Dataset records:
:::

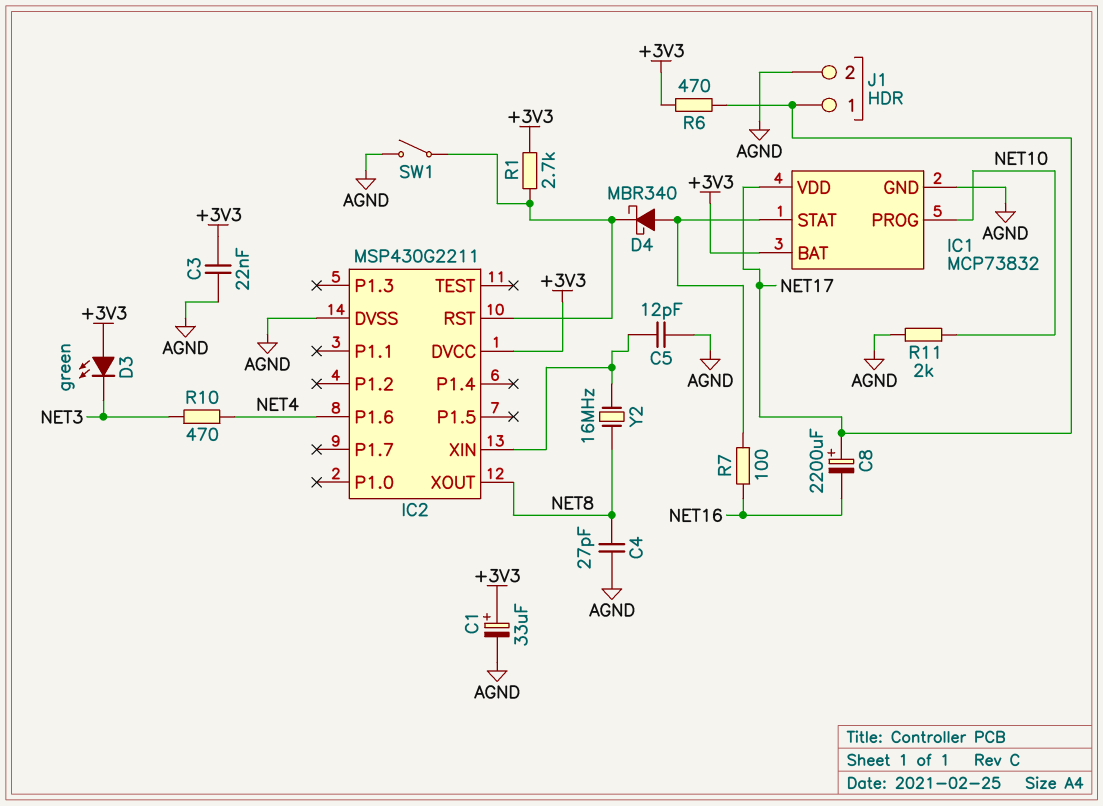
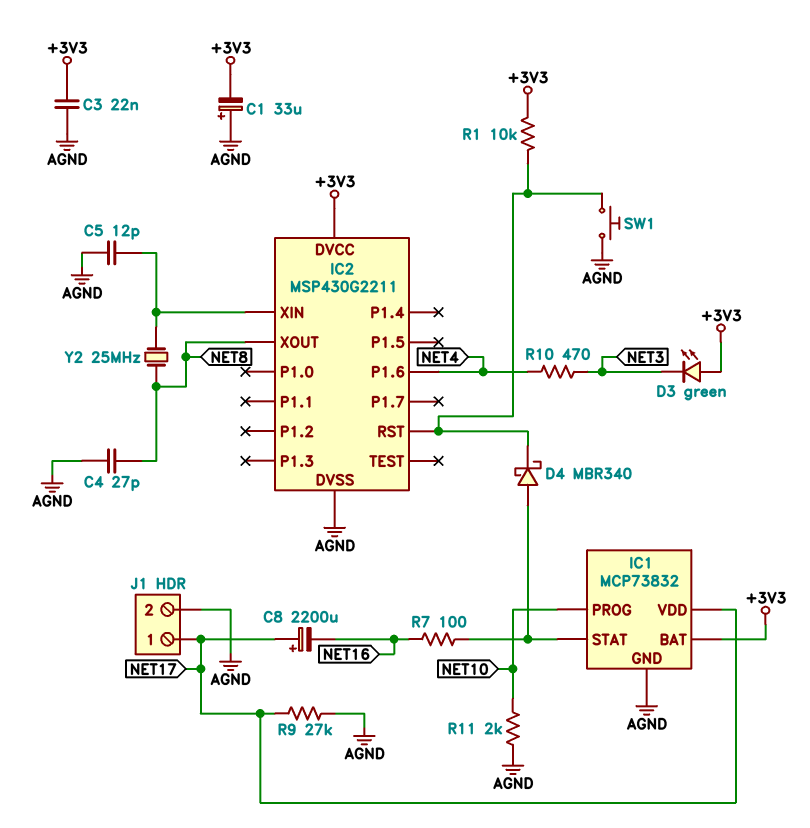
C1: 33uF (plus +3V3, minus AGND) -> 33uF (plus AGND, minus +3V3)
R1: 2.7k (+3V3, IC2/RST) -> 10k (+3V3, IC2/RST)
R6: 470 (+3V3, NET17) -> none
R9: none -> 27k (AGND, NET17)
SW1: switch (AGND, IC2/RST) -> button (AGND, IC2/RST)
Y2: 16MHz (IC2/XIN, NET8) -> 25MHz (IC2/XIN, NET8)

:::

**What to work on**
For the records above, state how many lines contain "AGND". Add nothing to the number.

**Solution**
3